(Object state comparisons)
= = = = =

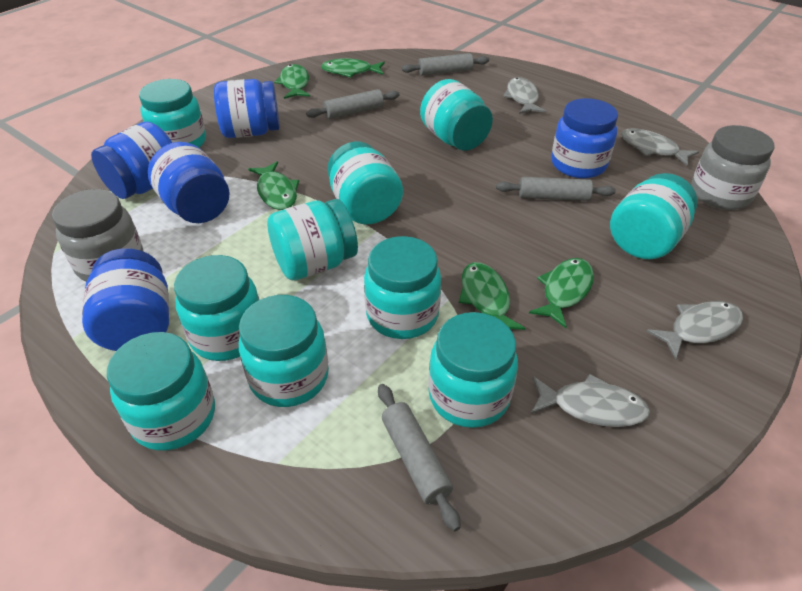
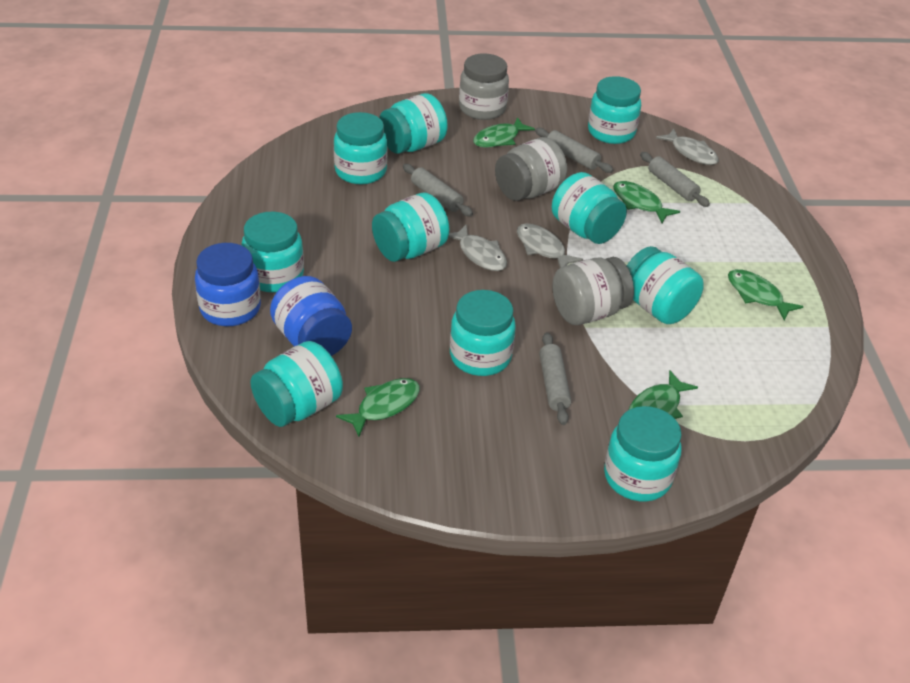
blue jar: 5 -> 2
grey fish: 4 -> 3
grey jar: 2 -> 3

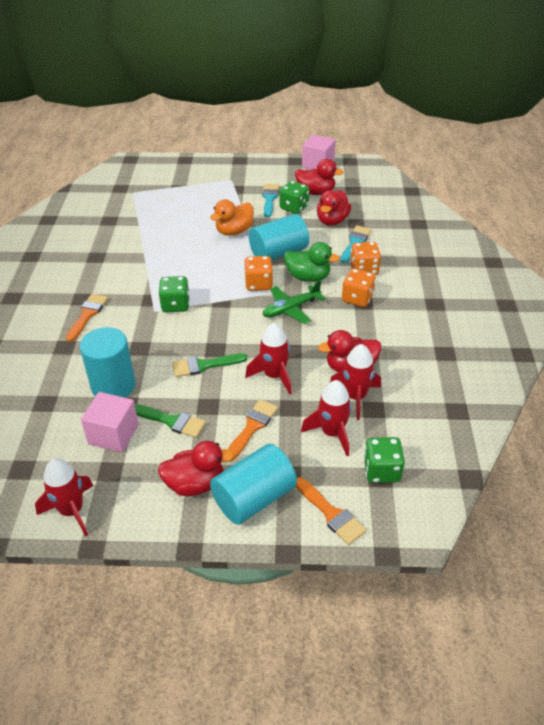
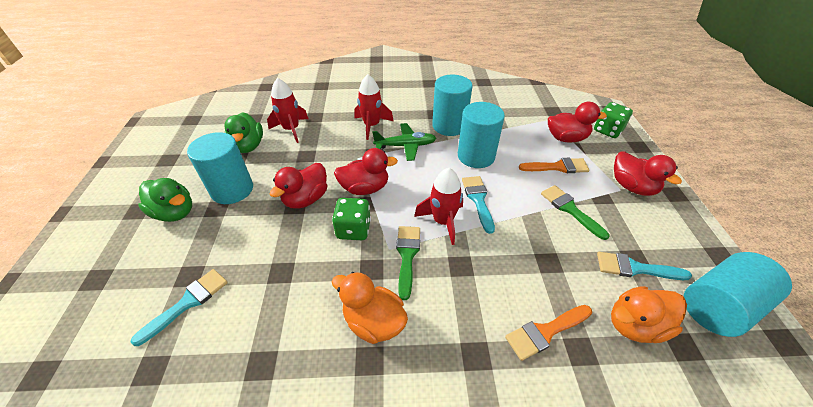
green dice: 3 -> 2
green duck: 1 -> 2
orange brush: 3 -> 2
orange dice: 3 -> 0
orange duck: 1 -> 2
pink cube: 2 -> 0
red rocket: 4 -> 3
turquoise brush: 2 -> 3
turquoise cylinder: 3 -> 4

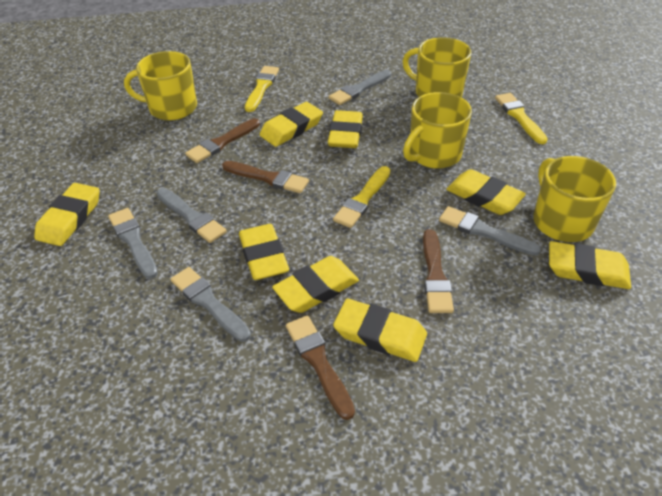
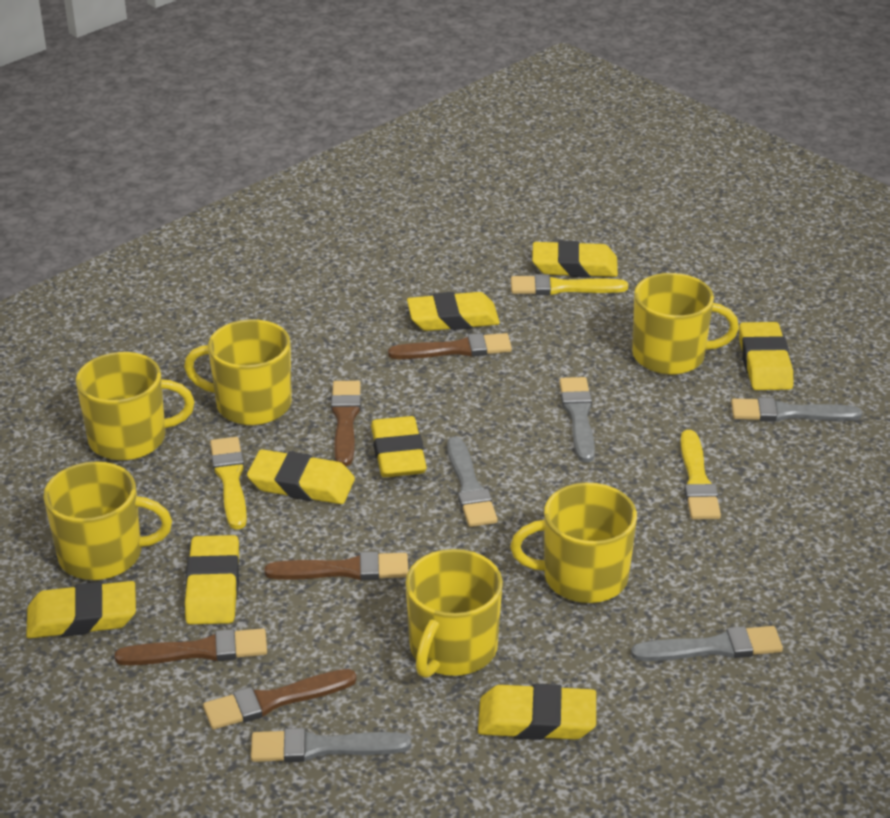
brown brush: 4 -> 5
yellow mug: 4 -> 6

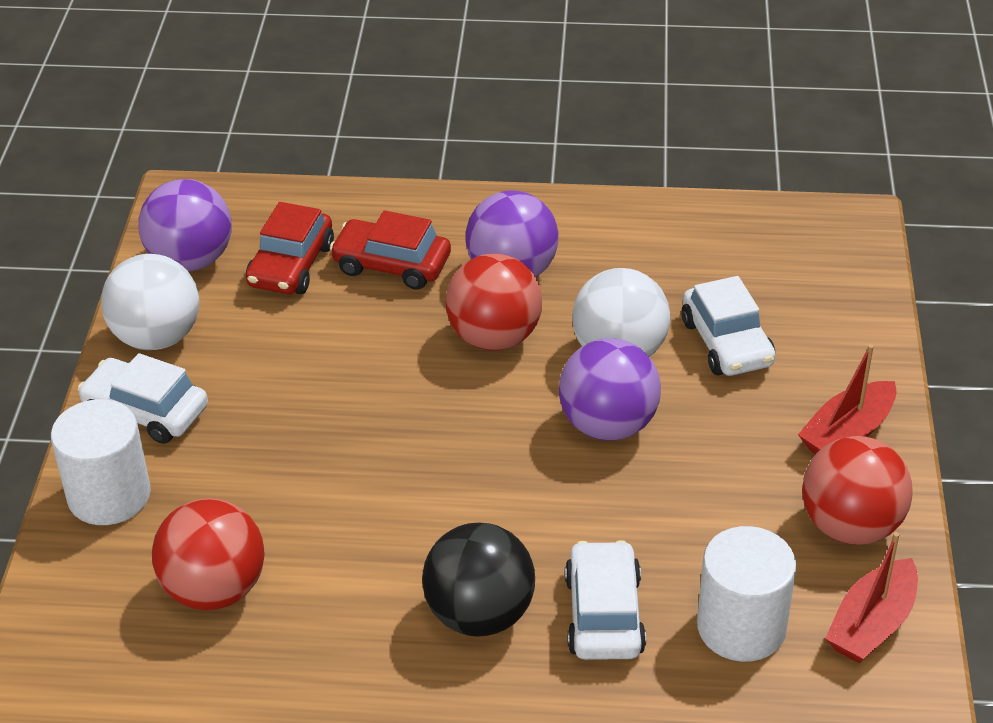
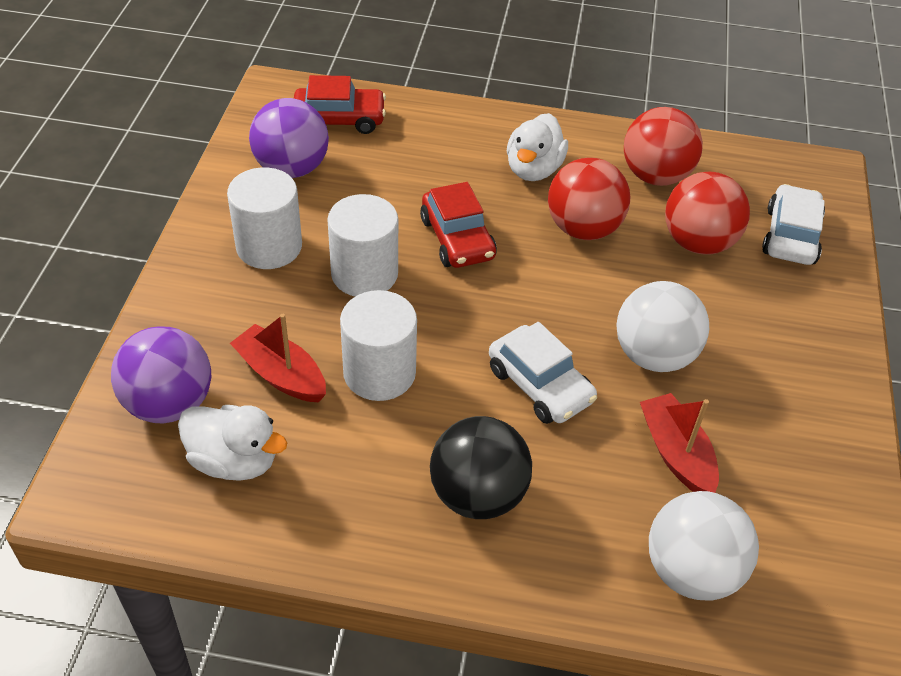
purple ball: 3 -> 2
white car: 3 -> 2
white cylinder: 2 -> 3
white duck: 0 -> 2

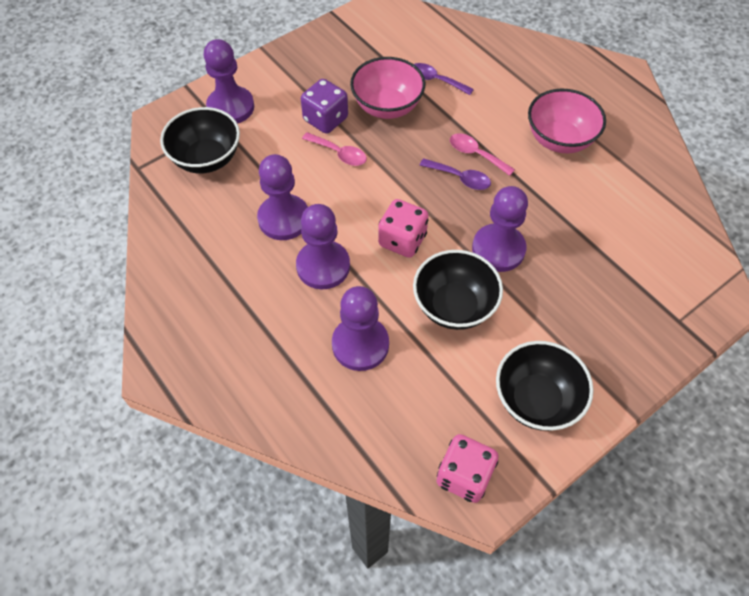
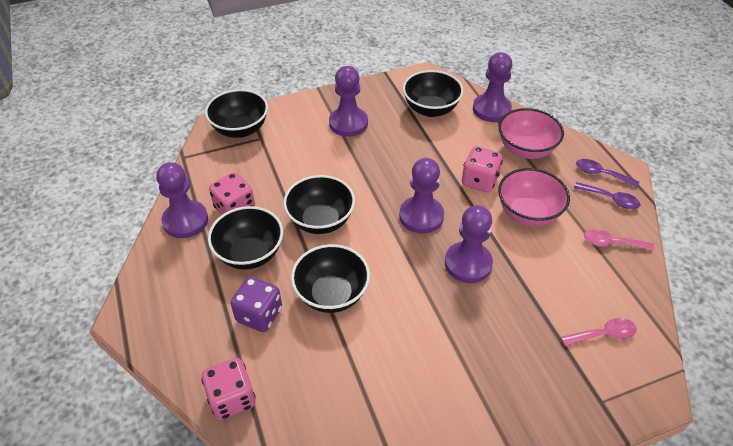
black bowl: 3 -> 5
pink dice: 2 -> 3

= = = = =

• _What the task asks_:
Could you print all the entries exactly as they stand, with the pictures left out?

• _Answer box_:
blue jar: 5 -> 2
grey fish: 4 -> 3
grey jar: 2 -> 3

green dice: 3 -> 2
green duck: 1 -> 2
orange brush: 3 -> 2
orange dice: 3 -> 0
orange duck: 1 -> 2
pink cube: 2 -> 0
red rocket: 4 -> 3
turquoise brush: 2 -> 3
turquoise cylinder: 3 -> 4

brown brush: 4 -> 5
yellow mug: 4 -> 6

purple ball: 3 -> 2
white car: 3 -> 2
white cylinder: 2 -> 3
white duck: 0 -> 2

black bowl: 3 -> 5
pink dice: 2 -> 3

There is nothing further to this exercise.